— Prompt —
Gather every line of the material below that contains the string "without", and copy each such line. Case counts.

Records from a spatial question set
==================================================
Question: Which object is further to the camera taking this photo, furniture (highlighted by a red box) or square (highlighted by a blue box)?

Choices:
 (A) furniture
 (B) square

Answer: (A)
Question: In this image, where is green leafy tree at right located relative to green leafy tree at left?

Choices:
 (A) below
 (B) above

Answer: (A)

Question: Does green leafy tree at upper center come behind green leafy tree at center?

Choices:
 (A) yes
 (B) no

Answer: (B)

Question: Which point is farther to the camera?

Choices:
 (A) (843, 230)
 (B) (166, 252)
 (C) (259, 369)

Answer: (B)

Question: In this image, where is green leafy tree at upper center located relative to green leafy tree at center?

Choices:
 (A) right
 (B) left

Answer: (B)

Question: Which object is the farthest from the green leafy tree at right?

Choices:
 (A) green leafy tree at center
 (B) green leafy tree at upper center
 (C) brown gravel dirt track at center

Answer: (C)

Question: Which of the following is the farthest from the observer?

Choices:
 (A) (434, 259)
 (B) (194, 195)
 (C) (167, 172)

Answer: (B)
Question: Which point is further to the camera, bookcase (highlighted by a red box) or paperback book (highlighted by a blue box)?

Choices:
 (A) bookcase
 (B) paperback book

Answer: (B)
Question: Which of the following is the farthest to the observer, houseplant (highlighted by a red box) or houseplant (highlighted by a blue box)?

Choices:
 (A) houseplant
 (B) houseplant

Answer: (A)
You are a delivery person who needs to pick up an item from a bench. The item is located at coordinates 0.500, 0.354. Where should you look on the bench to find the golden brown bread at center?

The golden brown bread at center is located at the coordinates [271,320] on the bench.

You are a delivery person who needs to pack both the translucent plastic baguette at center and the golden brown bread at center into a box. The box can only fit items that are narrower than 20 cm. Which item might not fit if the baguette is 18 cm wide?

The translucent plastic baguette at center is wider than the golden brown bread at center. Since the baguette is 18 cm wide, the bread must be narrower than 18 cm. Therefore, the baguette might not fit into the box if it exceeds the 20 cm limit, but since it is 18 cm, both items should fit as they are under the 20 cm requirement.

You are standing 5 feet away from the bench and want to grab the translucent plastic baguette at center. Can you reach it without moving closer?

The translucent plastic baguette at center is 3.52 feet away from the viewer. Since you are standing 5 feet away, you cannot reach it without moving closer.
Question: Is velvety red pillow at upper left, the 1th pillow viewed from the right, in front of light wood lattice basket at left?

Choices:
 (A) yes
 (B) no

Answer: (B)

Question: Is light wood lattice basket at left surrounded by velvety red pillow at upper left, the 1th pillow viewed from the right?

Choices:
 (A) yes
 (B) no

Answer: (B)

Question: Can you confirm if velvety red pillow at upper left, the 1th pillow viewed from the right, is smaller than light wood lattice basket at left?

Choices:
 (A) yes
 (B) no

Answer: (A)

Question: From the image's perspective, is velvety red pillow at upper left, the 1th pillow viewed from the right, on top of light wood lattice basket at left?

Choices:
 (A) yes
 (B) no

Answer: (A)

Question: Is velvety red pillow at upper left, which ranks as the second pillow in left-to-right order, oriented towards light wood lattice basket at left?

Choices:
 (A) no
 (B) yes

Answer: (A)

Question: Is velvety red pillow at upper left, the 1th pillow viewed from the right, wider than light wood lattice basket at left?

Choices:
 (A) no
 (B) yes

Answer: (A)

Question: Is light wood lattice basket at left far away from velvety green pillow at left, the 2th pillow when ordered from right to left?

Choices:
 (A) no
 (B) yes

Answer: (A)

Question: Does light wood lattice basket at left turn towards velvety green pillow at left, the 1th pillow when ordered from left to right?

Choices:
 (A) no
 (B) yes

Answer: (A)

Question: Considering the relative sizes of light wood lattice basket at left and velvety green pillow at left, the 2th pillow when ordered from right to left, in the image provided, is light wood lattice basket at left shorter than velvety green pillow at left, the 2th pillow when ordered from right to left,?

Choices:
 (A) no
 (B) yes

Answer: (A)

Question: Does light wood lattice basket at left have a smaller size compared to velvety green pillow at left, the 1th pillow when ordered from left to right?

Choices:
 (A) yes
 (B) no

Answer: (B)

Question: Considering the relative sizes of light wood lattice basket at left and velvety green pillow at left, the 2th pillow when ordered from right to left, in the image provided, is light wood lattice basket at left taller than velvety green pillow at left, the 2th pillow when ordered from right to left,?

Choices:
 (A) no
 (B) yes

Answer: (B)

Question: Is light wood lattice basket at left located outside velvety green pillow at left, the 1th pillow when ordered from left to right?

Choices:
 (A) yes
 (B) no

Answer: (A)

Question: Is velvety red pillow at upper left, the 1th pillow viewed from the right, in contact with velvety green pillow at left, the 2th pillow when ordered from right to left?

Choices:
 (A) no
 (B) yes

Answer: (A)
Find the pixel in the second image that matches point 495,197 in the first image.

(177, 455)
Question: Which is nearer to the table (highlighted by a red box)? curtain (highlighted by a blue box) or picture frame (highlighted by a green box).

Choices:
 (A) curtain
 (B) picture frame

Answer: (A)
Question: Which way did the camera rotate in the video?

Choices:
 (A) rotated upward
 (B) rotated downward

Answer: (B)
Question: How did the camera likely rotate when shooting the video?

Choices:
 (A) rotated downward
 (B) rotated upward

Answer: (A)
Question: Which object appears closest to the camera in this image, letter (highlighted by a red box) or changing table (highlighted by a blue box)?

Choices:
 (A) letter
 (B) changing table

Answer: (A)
==================================================
— In response —
You are standing 5 feet away from the bench and want to grab the translucent plastic baguette at center. Can you reach it without moving closer?
The translucent plastic baguette at center is 3.52 feet away from the viewer. Since you are standing 5 feet away, you cannot reach it without moving closer.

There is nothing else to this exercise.